* _TASK PROMPT_: All lines from the one holding "yellow mouse: 7 -> 11" through the last line of the entries below must be transcribed exactly, and no others. Pictures do not go in.
***
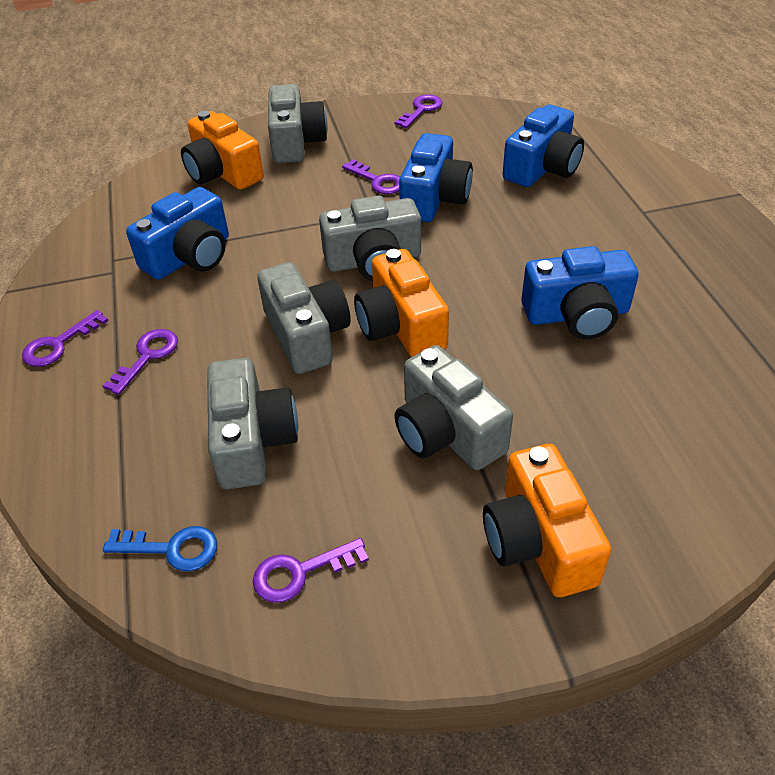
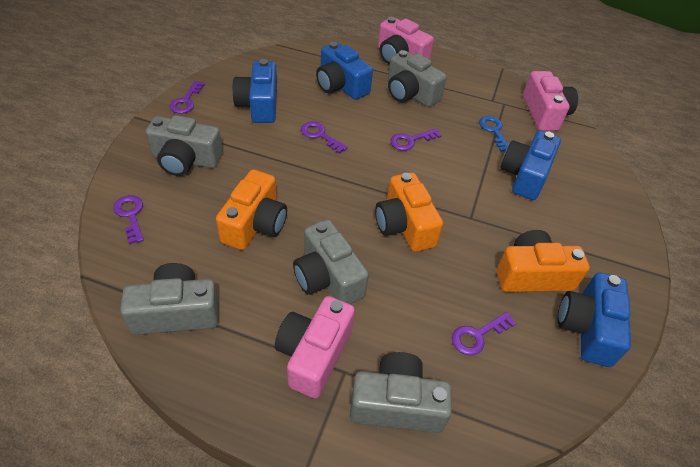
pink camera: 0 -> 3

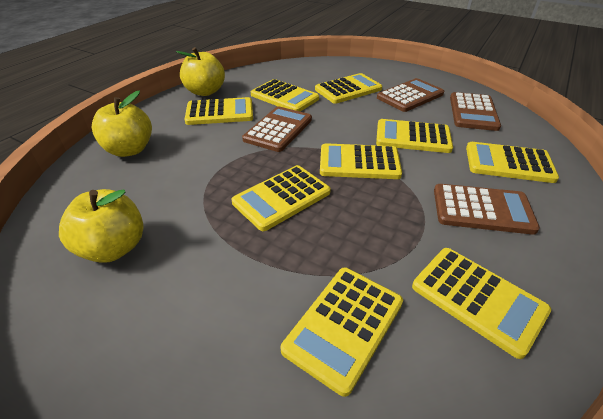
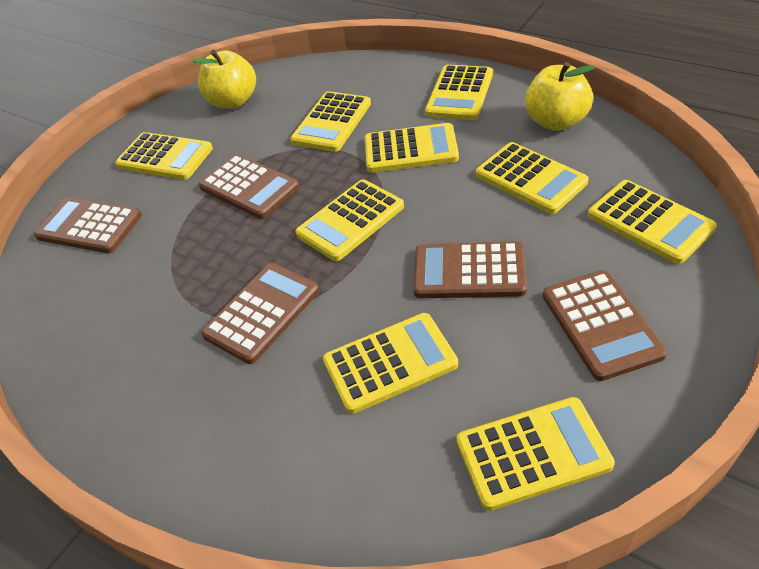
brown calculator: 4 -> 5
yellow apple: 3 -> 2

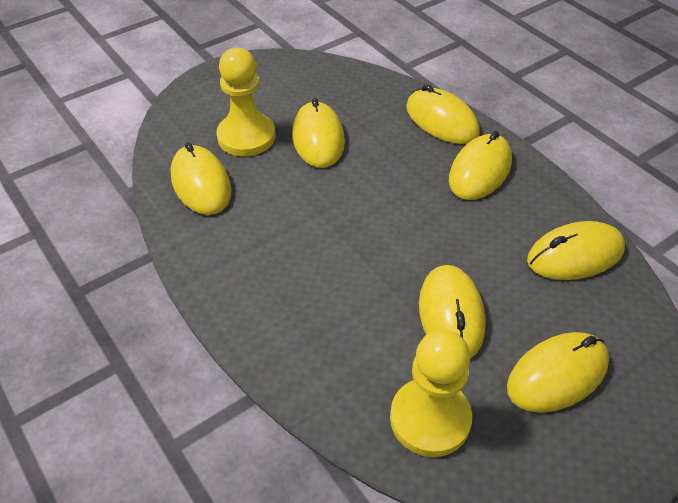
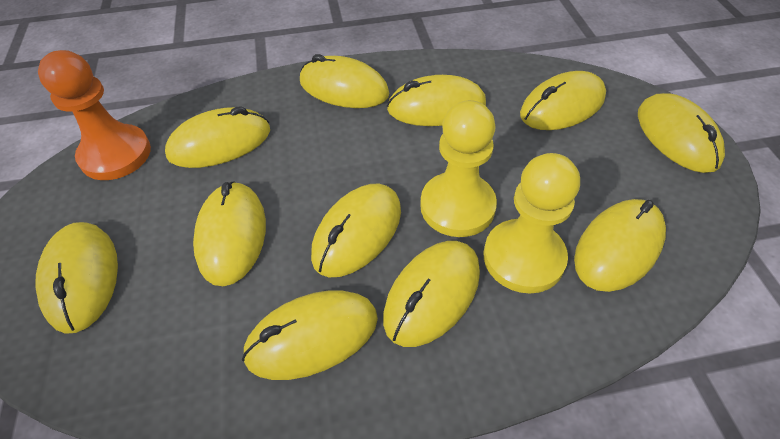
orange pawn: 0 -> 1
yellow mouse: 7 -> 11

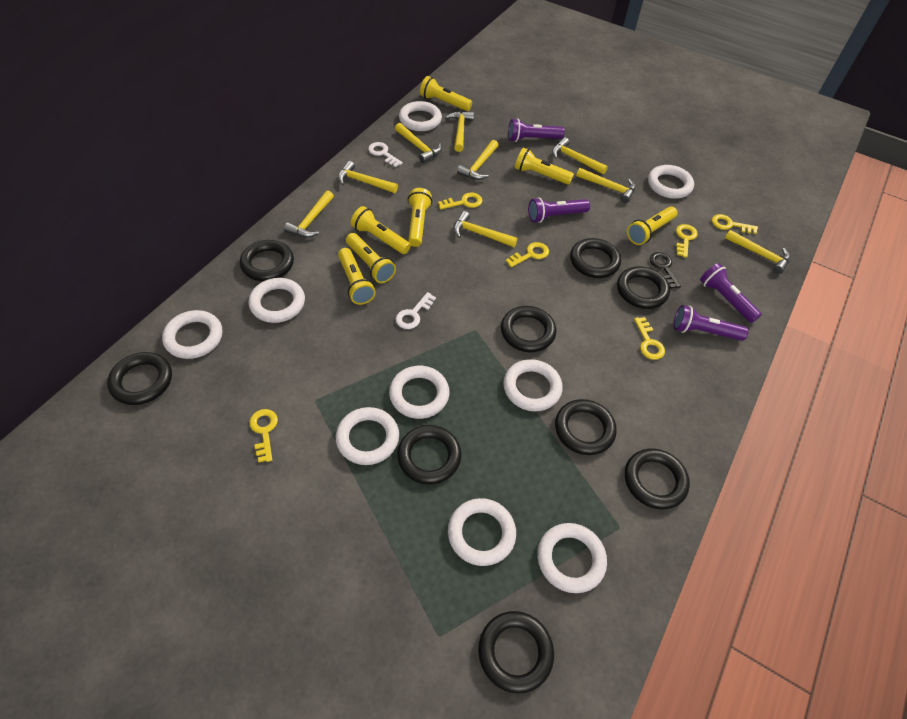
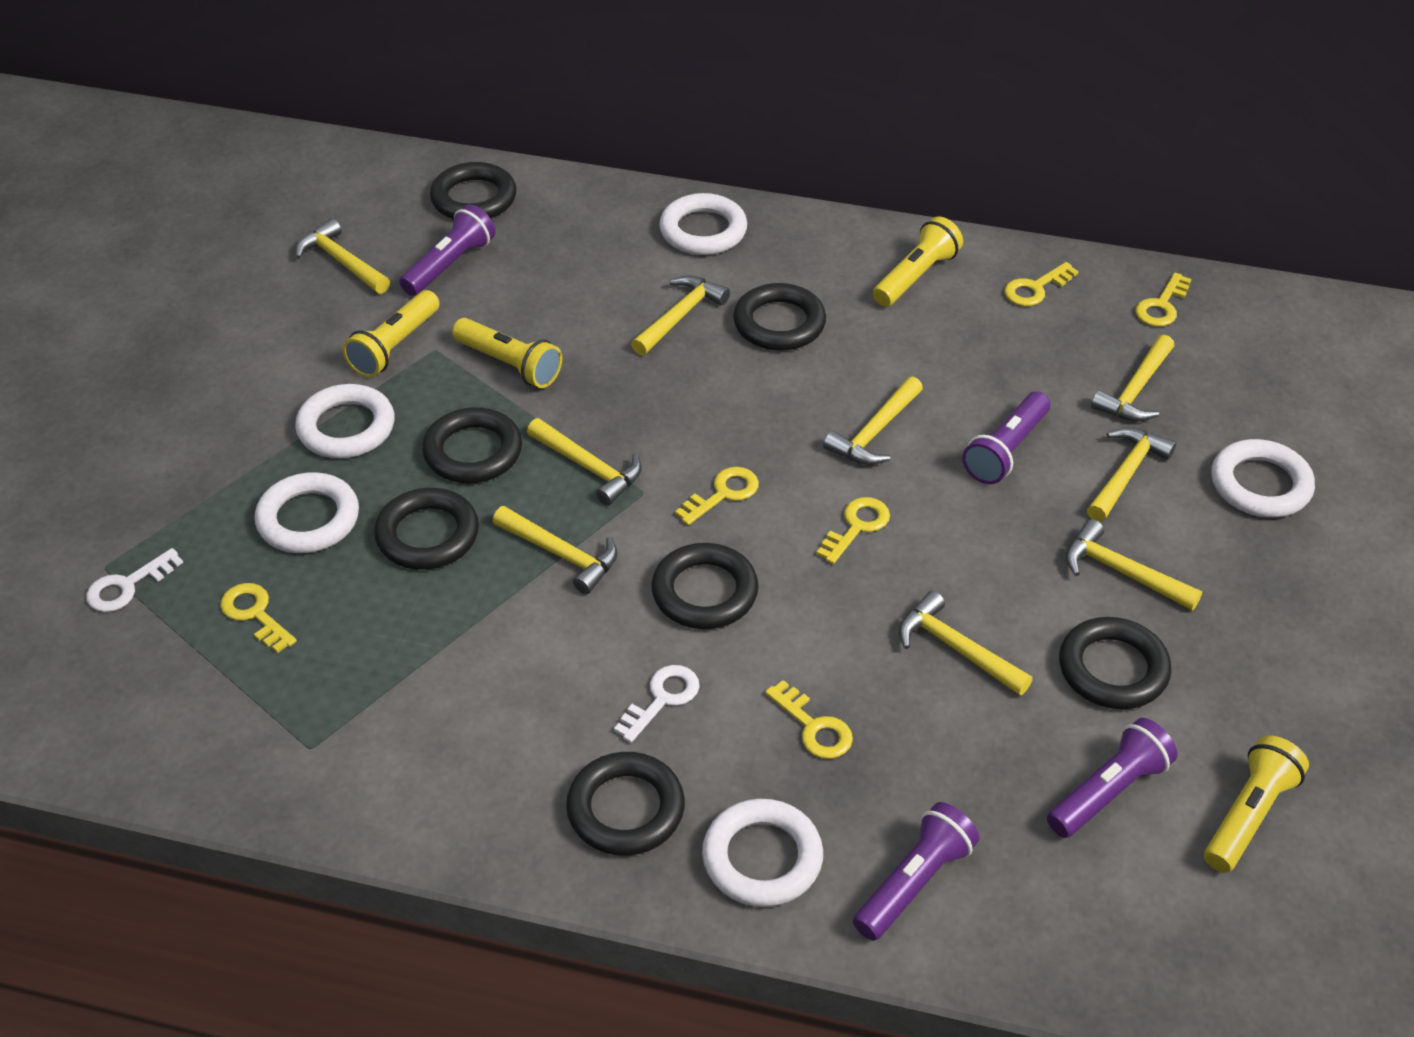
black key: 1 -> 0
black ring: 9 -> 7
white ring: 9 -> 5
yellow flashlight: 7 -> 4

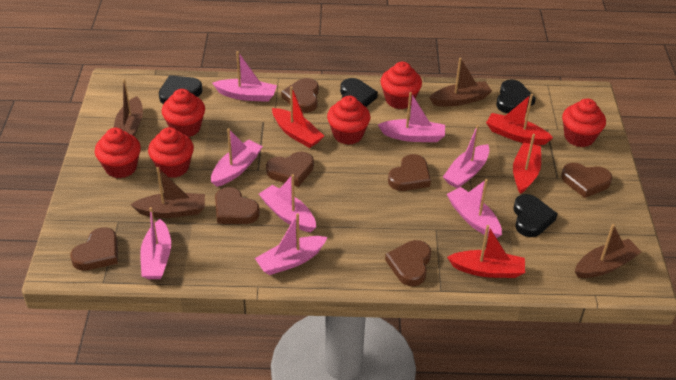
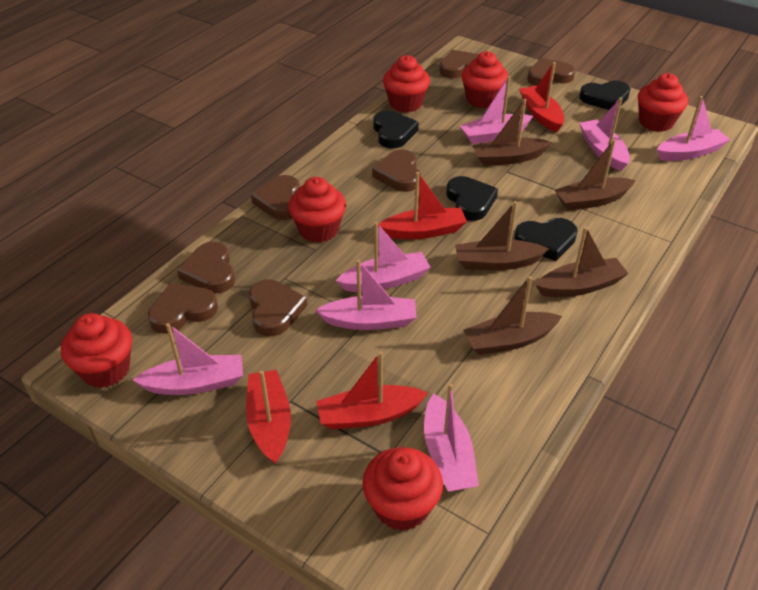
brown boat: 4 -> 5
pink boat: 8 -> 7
***
* _RESULT_:
yellow mouse: 7 -> 11

black key: 1 -> 0
black ring: 9 -> 7
white ring: 9 -> 5
yellow flashlight: 7 -> 4

brown boat: 4 -> 5
pink boat: 8 -> 7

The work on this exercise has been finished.